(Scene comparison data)
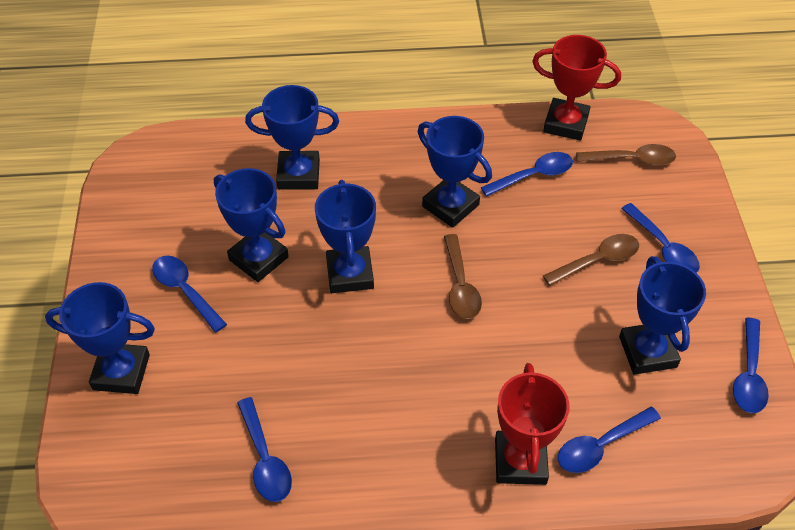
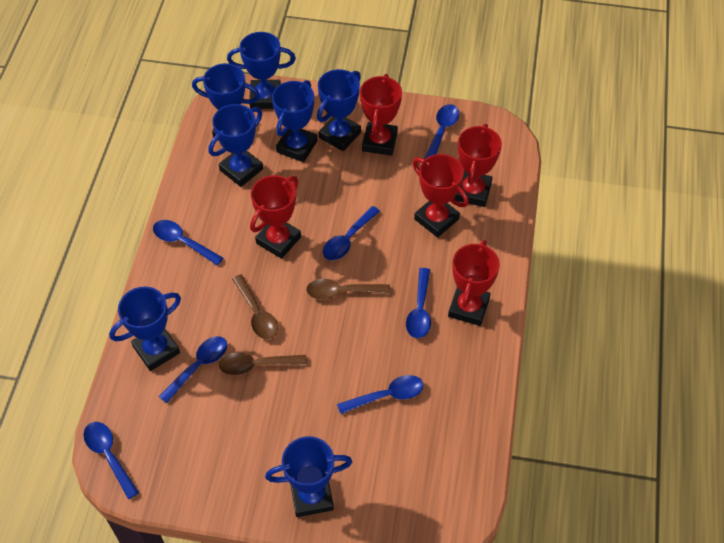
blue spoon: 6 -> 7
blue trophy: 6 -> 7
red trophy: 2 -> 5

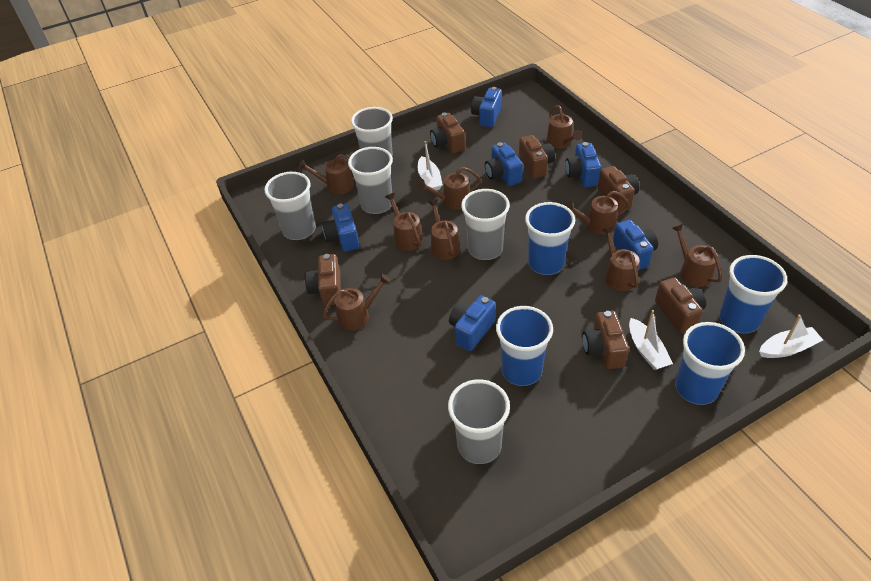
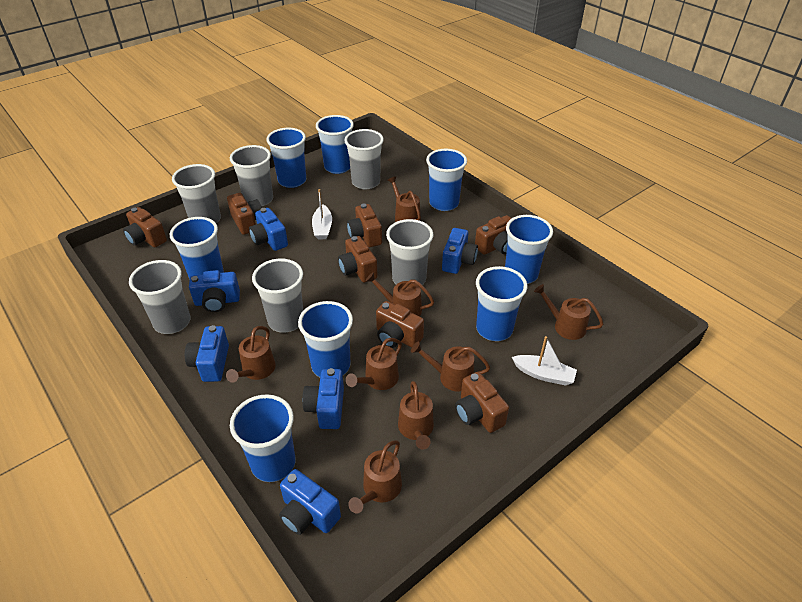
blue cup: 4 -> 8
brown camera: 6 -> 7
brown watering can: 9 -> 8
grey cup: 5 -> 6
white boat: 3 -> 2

Action item ::
Write out every record above exactly, leaving no picture in the result.

Solution to the problem ::
blue spoon: 6 -> 7
blue trophy: 6 -> 7
red trophy: 2 -> 5

blue cup: 4 -> 8
brown camera: 6 -> 7
brown watering can: 9 -> 8
grey cup: 5 -> 6
white boat: 3 -> 2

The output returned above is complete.